## Provided records:
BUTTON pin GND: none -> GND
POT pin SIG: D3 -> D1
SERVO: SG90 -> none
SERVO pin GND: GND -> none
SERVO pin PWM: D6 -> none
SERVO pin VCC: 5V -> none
--
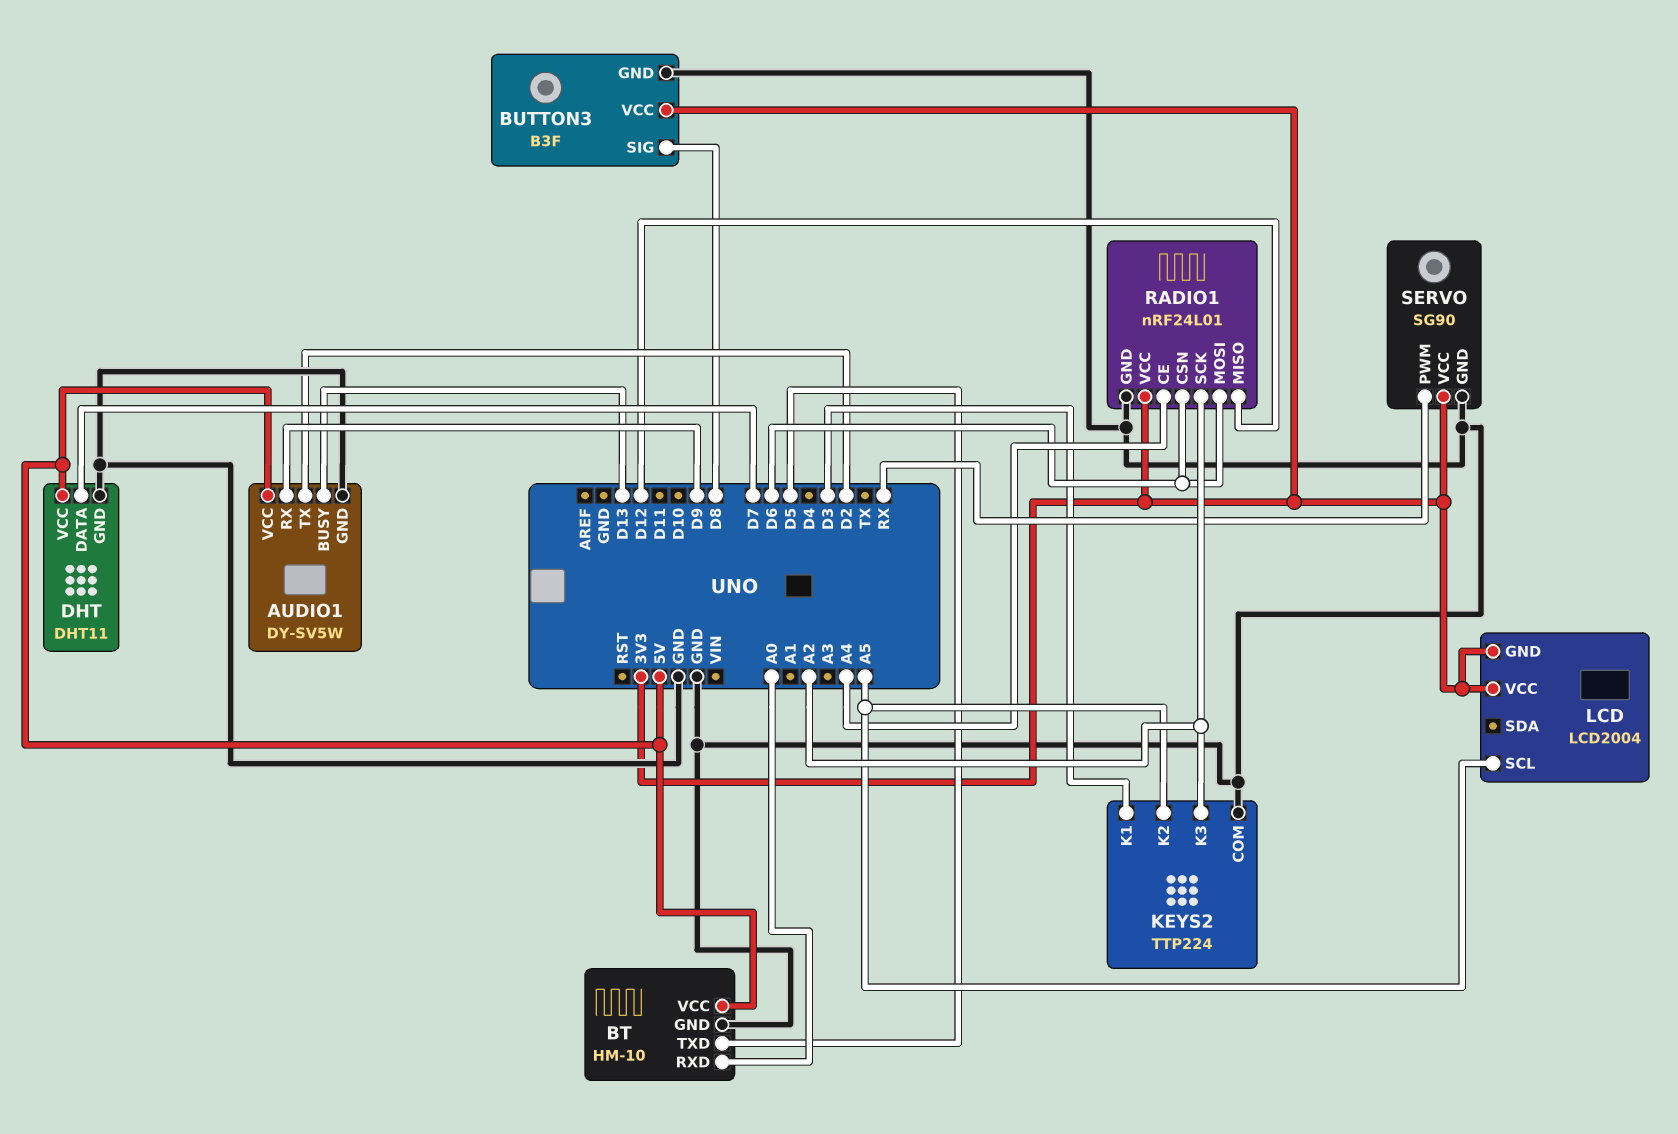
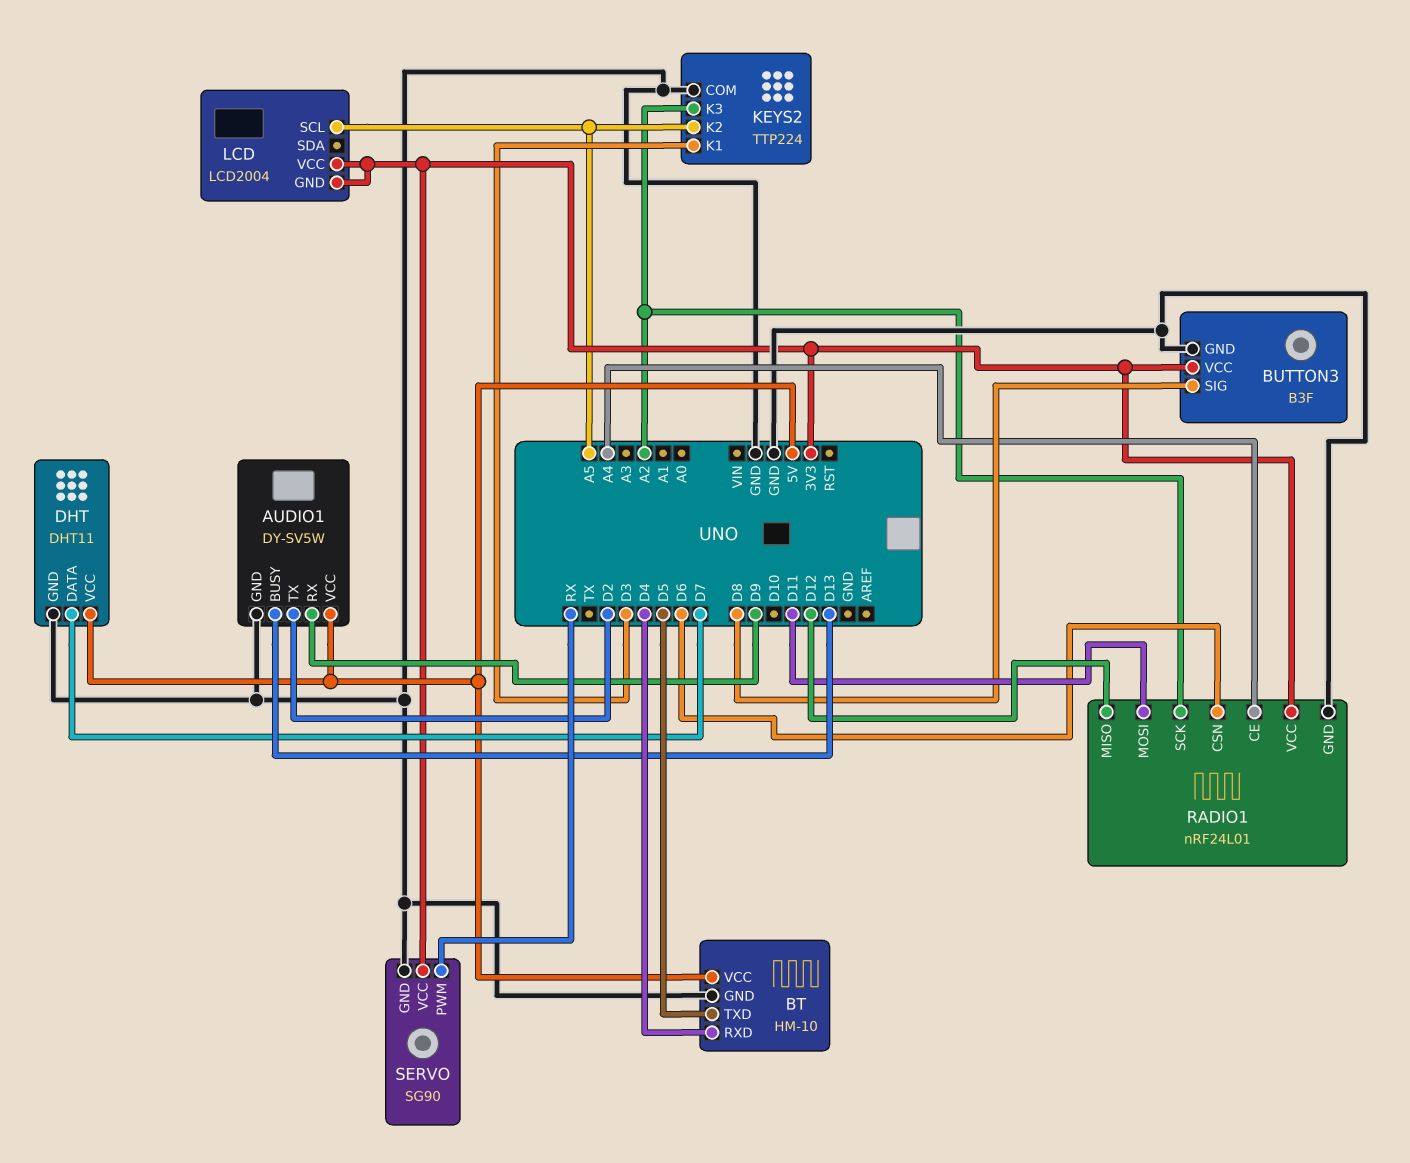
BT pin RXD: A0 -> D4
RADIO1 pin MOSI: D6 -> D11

## What this task involves:
Output the lines above exactly, but only those between the line holding "BUTTON pin GND: none -> GND" and the line holding "SERVO pin VCC: 5V -> none", inclusive.

## Final answer:
BUTTON pin GND: none -> GND
POT pin SIG: D3 -> D1
SERVO: SG90 -> none
SERVO pin GND: GND -> none
SERVO pin PWM: D6 -> none
SERVO pin VCC: 5V -> none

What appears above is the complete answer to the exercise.